▶ **Work to be completed**: Give the lines below again exactly, starting with the line that holds "camera: 110 degrees right, 5 degrees up" and going on through the line that holds "(333, 481) = (217, 213): none -> black carton".

▶ **Data to use**:
══════════════════════════════
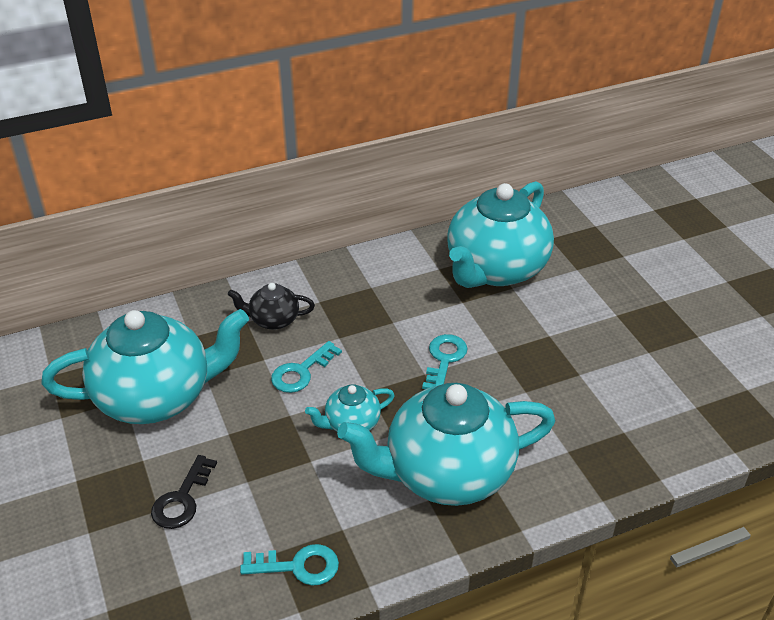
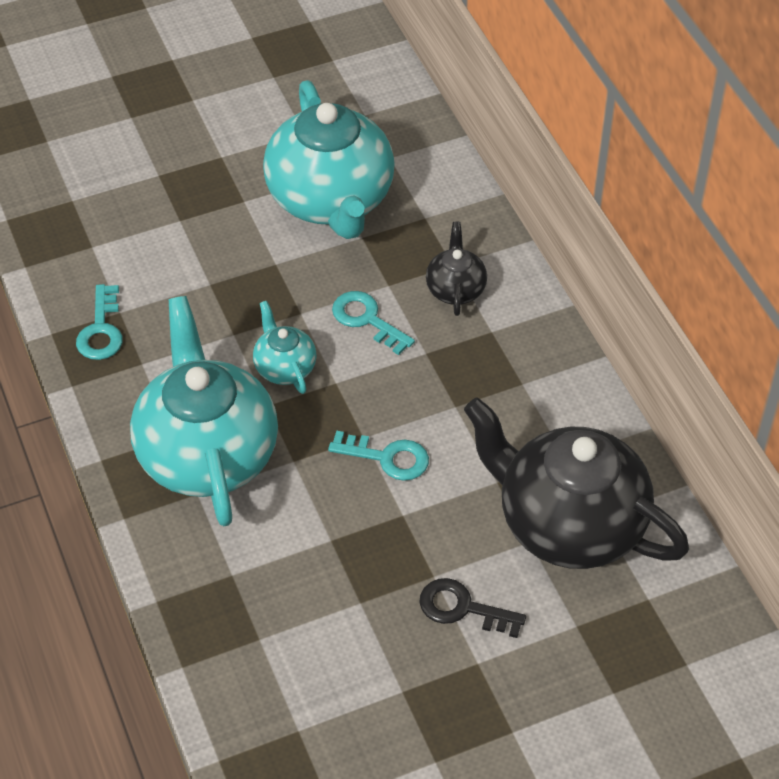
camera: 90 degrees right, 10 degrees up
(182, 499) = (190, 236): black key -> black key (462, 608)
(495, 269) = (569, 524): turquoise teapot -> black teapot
══════════════════════════════
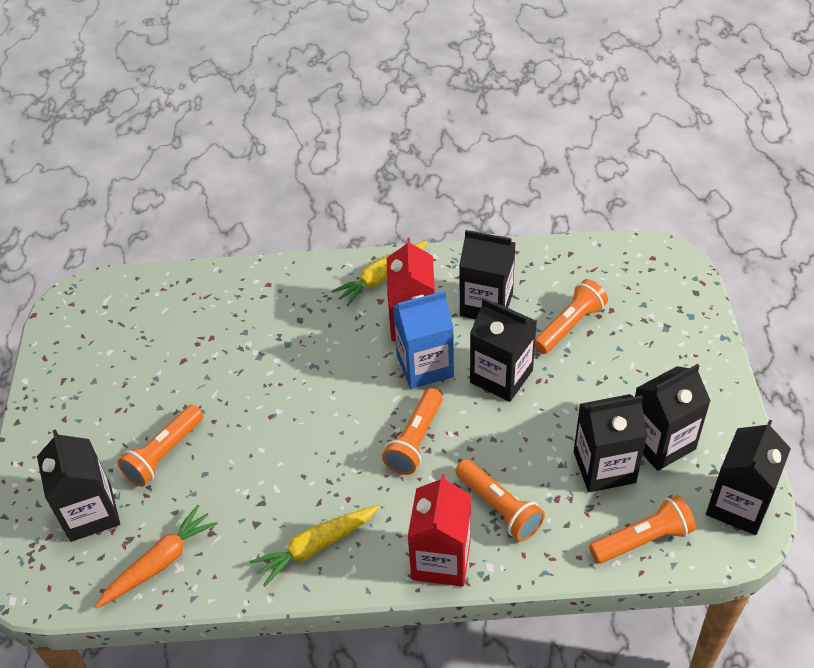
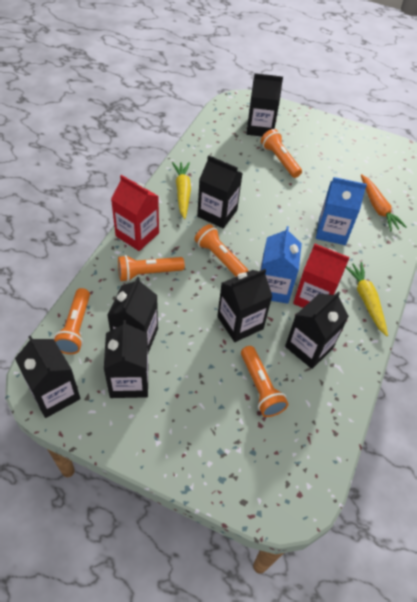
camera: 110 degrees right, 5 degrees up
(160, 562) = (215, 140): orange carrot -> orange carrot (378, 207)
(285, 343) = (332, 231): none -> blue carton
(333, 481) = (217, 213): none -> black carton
══════════════════════════════
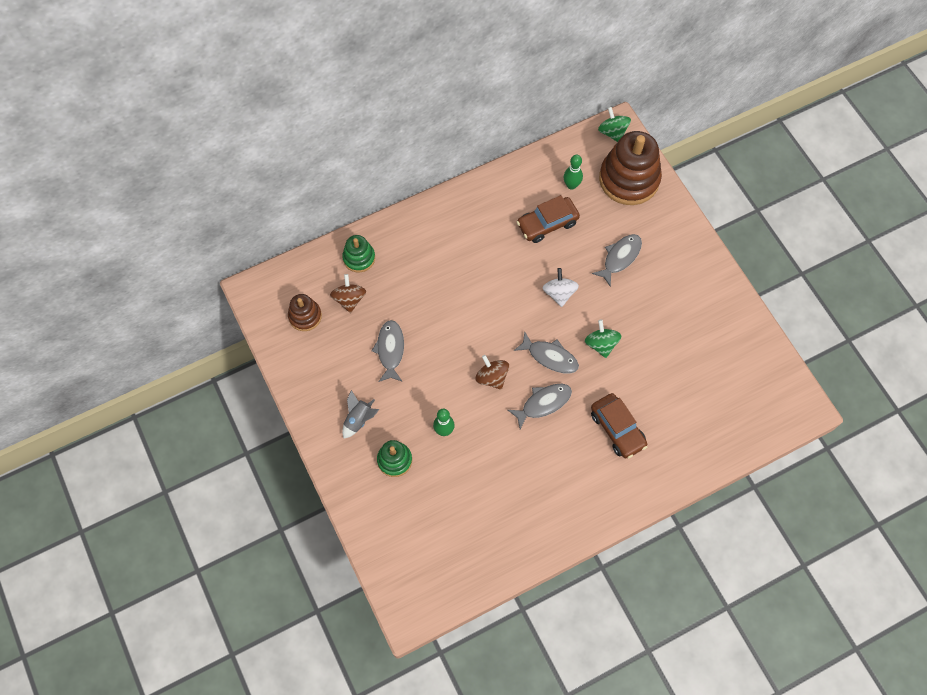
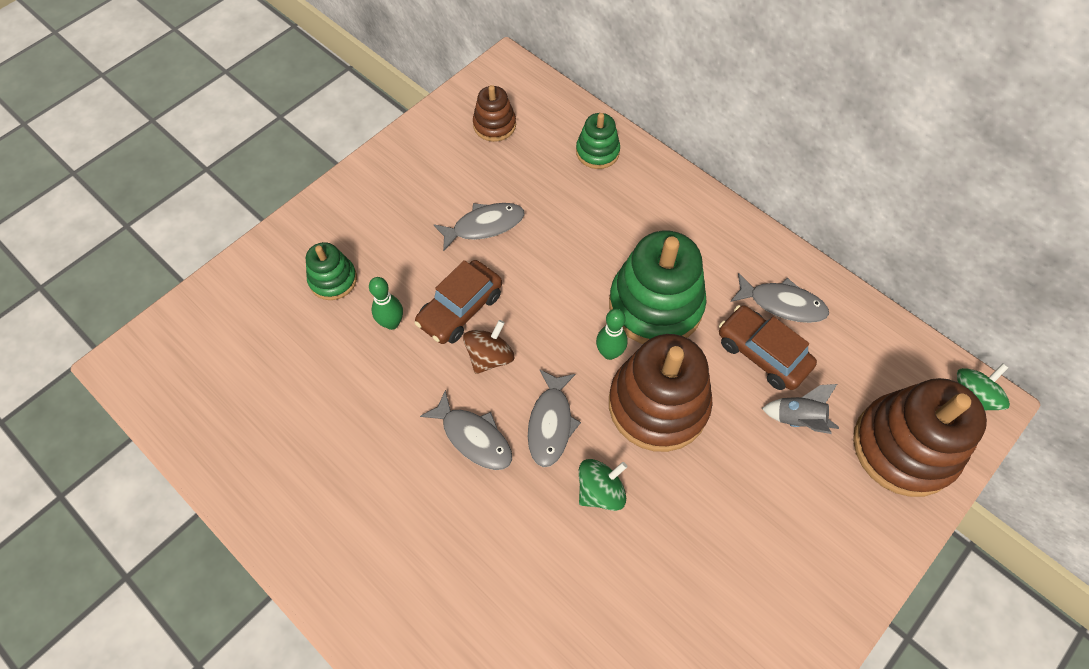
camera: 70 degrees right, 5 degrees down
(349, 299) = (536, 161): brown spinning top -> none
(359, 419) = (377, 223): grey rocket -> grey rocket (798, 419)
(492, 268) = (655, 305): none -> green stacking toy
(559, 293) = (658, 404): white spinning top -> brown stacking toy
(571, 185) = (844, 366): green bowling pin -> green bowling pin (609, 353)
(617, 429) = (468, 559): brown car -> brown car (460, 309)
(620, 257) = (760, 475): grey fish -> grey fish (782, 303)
══════════════════════════════
▶ **Solution to this exercise**:
camera: 110 degrees right, 5 degrees up
(160, 562) = (215, 140): orange carrot -> orange carrot (378, 207)
(285, 343) = (332, 231): none -> blue carton
(333, 481) = (217, 213): none -> black carton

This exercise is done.